Data provided>
====
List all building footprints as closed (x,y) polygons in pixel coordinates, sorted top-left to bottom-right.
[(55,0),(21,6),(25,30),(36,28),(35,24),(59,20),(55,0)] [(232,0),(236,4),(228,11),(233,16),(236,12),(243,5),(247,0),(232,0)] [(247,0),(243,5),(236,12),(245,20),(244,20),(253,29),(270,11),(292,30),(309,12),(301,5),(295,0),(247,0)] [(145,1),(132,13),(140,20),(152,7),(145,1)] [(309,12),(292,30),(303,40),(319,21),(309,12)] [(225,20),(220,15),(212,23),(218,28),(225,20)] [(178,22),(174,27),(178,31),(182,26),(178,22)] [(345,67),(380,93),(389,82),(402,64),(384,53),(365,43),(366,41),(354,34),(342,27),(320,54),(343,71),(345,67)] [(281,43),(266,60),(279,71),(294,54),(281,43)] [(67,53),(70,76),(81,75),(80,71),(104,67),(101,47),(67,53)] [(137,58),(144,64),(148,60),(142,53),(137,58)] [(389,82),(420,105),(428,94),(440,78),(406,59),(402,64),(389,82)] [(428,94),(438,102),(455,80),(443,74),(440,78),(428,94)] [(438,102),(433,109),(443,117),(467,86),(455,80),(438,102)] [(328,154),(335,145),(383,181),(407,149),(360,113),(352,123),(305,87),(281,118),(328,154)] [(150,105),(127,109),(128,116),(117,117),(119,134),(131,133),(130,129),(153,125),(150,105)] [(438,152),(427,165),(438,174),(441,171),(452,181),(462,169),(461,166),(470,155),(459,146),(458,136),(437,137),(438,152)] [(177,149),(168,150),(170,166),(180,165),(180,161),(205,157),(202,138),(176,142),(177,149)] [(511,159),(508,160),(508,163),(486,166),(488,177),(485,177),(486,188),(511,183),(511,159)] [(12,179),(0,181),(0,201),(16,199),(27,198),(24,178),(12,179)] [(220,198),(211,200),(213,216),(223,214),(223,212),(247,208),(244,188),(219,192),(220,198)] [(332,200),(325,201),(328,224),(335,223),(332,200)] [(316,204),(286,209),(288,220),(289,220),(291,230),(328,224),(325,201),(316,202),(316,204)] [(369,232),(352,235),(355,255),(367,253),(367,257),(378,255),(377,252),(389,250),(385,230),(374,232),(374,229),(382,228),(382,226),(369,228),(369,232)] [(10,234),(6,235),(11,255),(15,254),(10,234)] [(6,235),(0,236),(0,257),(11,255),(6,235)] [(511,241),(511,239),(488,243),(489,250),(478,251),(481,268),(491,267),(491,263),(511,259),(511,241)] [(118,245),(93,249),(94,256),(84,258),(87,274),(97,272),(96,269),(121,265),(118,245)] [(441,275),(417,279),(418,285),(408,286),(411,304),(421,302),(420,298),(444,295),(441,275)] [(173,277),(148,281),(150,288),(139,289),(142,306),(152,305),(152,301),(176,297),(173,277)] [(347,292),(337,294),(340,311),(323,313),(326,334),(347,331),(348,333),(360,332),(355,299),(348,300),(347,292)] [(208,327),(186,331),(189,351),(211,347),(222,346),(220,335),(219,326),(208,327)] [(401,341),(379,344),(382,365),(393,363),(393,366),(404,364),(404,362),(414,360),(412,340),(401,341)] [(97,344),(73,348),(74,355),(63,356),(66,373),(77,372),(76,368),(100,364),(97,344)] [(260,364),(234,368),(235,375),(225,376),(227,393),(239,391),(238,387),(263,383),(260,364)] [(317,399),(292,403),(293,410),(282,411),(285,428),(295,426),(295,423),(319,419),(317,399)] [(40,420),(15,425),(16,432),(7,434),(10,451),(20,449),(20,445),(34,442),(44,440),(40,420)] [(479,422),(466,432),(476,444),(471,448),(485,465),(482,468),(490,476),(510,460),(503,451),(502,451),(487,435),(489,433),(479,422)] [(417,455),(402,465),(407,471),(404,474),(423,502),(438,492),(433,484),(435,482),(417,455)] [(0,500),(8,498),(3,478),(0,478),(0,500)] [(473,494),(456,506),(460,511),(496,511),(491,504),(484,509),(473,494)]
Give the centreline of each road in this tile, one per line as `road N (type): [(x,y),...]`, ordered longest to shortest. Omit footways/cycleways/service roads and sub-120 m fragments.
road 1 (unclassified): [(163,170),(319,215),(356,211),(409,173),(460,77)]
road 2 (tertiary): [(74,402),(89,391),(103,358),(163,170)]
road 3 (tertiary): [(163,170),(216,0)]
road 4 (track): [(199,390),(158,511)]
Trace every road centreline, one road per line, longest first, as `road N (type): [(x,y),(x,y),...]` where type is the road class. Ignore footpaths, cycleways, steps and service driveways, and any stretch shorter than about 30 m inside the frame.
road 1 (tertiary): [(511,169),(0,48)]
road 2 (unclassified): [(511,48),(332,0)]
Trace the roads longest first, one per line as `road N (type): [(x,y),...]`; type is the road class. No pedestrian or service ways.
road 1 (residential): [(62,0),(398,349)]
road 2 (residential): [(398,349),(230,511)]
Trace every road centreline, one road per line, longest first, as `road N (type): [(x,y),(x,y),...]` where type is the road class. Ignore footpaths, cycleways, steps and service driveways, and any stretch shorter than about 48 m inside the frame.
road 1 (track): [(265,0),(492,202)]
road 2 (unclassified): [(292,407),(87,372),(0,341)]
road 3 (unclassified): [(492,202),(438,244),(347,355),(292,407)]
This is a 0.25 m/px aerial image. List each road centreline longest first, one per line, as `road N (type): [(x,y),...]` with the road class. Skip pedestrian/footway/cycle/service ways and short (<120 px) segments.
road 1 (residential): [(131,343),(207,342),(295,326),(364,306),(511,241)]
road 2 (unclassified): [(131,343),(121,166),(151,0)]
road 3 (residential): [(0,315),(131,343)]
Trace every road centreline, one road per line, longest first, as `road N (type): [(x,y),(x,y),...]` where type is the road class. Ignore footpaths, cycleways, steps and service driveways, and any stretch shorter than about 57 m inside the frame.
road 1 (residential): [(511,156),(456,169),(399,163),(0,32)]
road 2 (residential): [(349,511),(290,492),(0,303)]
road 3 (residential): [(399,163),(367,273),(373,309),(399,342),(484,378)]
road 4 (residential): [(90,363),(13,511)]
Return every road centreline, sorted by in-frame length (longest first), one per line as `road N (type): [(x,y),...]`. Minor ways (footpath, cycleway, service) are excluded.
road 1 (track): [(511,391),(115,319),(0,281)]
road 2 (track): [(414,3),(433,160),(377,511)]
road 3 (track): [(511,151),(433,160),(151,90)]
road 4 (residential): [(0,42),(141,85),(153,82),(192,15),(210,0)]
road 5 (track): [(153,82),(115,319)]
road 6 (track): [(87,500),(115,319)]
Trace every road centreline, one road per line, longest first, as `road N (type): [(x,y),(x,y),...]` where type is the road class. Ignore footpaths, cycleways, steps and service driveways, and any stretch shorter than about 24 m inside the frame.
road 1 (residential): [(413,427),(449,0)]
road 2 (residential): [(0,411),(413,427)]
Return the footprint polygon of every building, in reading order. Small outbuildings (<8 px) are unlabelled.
====
Short problem>
Can you render all of the data above as a JSON list of strings, with one string per line and blank lines omitted?

Task result>
[
  "List all building footprints as closed (x,y) polygons in pixel coordinates, sorted top-left to bottom-right.",
  "[(55,0),(21,6),(25,30),(36,28),(35,24),(59,20),(55,0)] [(232,0),(236,4),(228,11),(233,16),(236,12),(243,5),(247,0),(232,0)] [(247,0),(243,5),(236,12),(245,20),(244,20),(253,29),(270,11),(292,30),(309,12),(301,5),(295,0),(247,0)] [(145,1),(132,13),(140,20),(152,7),(145,1)] [(309,12),(292,30),(303,40),(319,21),(309,12)] [(225,20),(220,15),(212,23),(218,28),(225,20)] [(178,22),(174,27),(178,31),(182,26),(178,22)] [(345,67),(380,93),(389,82),(402,64),(384,53),(365,43),(366,41),(354,34),(342,27),(320,54),(343,71),(345,67)] [(281,43),(266,60),(279,71),(294,54),(281,43)] [(67,53),(70,76),(81,75),(80,71),(104,67),(101,47),(67,53)] [(137,58),(144,64),(148,60),(142,53),(137,58)] [(389,82),(420,105),(428,94),(440,78),(406,59),(402,64),(389,82)] [(428,94),(438,102),(455,80),(443,74),(440,78),(428,94)] [(438,102),(433,109),(443,117),(467,86),(455,80),(438,102)] [(328,154),(335,145),(383,181),(407,149),(360,113),(352,123),(305,87),(281,118),(328,154)] [(150,105),(127,109),(128,116),(117,117),(119,134),(131,133),(130,129),(153,125),(150,105)] [(438,152),(427,165),(438,174),(441,171),(452,181),(462,169),(461,166),(470,155),(459,146),(458,136),(437,137),(438,152)] [(177,149),(168,150),(170,166),(180,165),(180,161),(205,157),(202,138),(176,142),(177,149)] [(511,159),(508,160),(508,163),(486,166),(488,177),(485,177),(486,188),(511,183),(511,159)] [(12,179),(0,181),(0,201),(16,199),(27,198),(24,178),(12,179)] [(220,198),(211,200),(213,216),(223,214),(223,212),(247,208),(244,188),(219,192),(220,198)] [(332,200),(325,201),(328,224),(335,223),(332,200)] [(316,204),(286,209),(288,220),(289,220),(291,230),(328,224),(325,201),(316,202),(316,204)] [(369,232),(352,235),(355,255),(367,253),(367,257),(378,255),(377,252),(389,250),(385,230),(374,232),(374,229),(382,228),(382,226),(369,228),(369,232)] [(10,234),(6,235),(11,255),(15,254),(10,234)] [(6,235),(0,236),(0,257),(11,255),(6,235)] [(511,241),(511,239),(488,243),(489,250),(478,251),(481,268),(491,267),(491,263),(511,259),(511,241)] [(118,245),(93,249),(94,256),(84,258),(87,274),(97,272),(96,269),(121,265),(118,245)] [(441,275),(417,279),(418,285),(408,286),(411,304),(421,302),(420,298),(444,295),(441,275)] [(173,277),(148,281),(150,288),(139,289),(142,306),(152,305),(152,301),(176,297),(173,277)] [(347,292),(337,294),(340,311),(323,313),(326,334),(347,331),(348,333),(360,332),(355,299),(348,300),(347,292)] [(208,327),(186,331),(189,351),(211,347),(222,346),(220,335),(219,326),(208,327)] [(401,341),(379,344),(382,365),(393,363),(393,366),(404,364),(404,362),(414,360),(412,340),(401,341)] [(97,344),(73,348),(74,355),(63,356),(66,373),(77,372),(76,368),(100,364),(97,344)] [(260,364),(234,368),(235,375),(225,376),(227,393),(239,391),(238,387),(263,383),(260,364)] [(317,399),(292,403),(293,410),(282,411),(285,428),(295,426),(295,423),(319,419),(317,399)] [(40,420),(15,425),(16,432),(7,434),(10,451),(20,449),(20,445),(34,442),(44,440),(40,420)] [(479,422),(466,432),(476,444),(471,448),(485,465),(482,468),(490,476),(510,460),(503,451),(502,451),(487,435),(489,433),(479,422)] [(417,455),(402,465),(407,471),(404,474),(423,502),(438,492),(433,484),(435,482),(417,455)] [(0,500),(8,498),(3,478),(0,478),(0,500)] [(473,494),(456,506),(460,511),(496,511),(491,504),(484,509),(473,494)]",
  "Give the centreline of each road in this tile, one per line as `road N (type): [(x,y),...]`, ordered longest to shortest. Omit footways/cycleways/service roads and sub-120 m fragments.",
  "road 1 (unclassified): [(163,170),(319,215),(356,211),(409,173),(460,77)]",
  "road 2 (tertiary): [(74,402),(89,391),(103,358),(163,170)]",
  "road 3 (tertiary): [(163,170),(216,0)]",
  "road 4 (track): [(199,390),(158,511)]",
  "Trace every road centreline, one road per line, longest first, as `road N (type): [(x,y),(x,y),...]` where type is the road class. Ignore footpaths, cycleways, steps and service driveways, and any stretch shorter than about 30 m inside the frame.",
  "road 1 (tertiary): [(511,169),(0,48)]",
  "road 2 (unclassified): [(511,48),(332,0)]",
  "Trace the roads longest first, one per line as `road N (type): [(x,y),...]`; type is the road class. No pedestrian or service ways.",
  "road 1 (residential): [(62,0),(398,349)]",
  "road 2 (residential): [(398,349),(230,511)]",
  "Trace every road centreline, one road per line, longest first, as `road N (type): [(x,y),(x,y),...]` where type is the road class. Ignore footpaths, cycleways, steps and service driveways, and any stretch shorter than about 48 m inside the frame.",
  "road 1 (track): [(265,0),(492,202)]",
  "road 2 (unclassified): [(292,407),(87,372),(0,341)]",
  "road 3 (unclassified): [(492,202),(438,244),(347,355),(292,407)]",
  "This is a 0.25 m/px aerial image. List each road centreline longest first, one per line, as `road N (type): [(x,y),...]` with the road class. Skip pedestrian/footway/cycle/service ways and short (<120 px) segments.",
  "road 1 (residential): [(131,343),(207,342),(295,326),(364,306),(511,241)]",
  "road 2 (unclassified): [(131,343),(121,166),(151,0)]",
  "road 3 (residential): [(0,315),(131,343)]",
  "Trace every road centreline, one road per line, longest first, as `road N (type): [(x,y),(x,y),...]` where type is the road class. Ignore footpaths, cycleways, steps and service driveways, and any stretch shorter than about 57 m inside the frame.",
  "road 1 (residential): [(511,156),(456,169),(399,163),(0,32)]",
  "road 2 (residential): [(349,511),(290,492),(0,303)]",
  "road 3 (residential): [(399,163),(367,273),(373,309),(399,342),(484,378)]",
  "road 4 (residential): [(90,363),(13,511)]",
  "Return every road centreline, sorted by in-frame length (longest first), one per line as `road N (type): [(x,y),...]`. Minor ways (footpath, cycleway, service) are excluded.",
  "road 1 (track): [(511,391),(115,319),(0,281)]",
  "road 2 (track): [(414,3),(433,160),(377,511)]",
  "road 3 (track): [(511,151),(433,160),(151,90)]",
  "road 4 (residential): [(0,42),(141,85),(153,82),(192,15),(210,0)]",
  "road 5 (track): [(153,82),(115,319)]",
  "road 6 (track): [(87,500),(115,319)]",
  "Trace every road centreline, one road per line, longest first, as `road N (type): [(x,y),(x,y),...]` where type is the road class. Ignore footpaths, cycleways, steps and service driveways, and any stretch shorter than about 24 m inside the frame.",
  "road 1 (residential): [(413,427),(449,0)]",
  "road 2 (residential): [(0,411),(413,427)]",
  "Return the footprint polygon of every building, in reading order. Small outbuildings (<8 px) are unlabelled."
]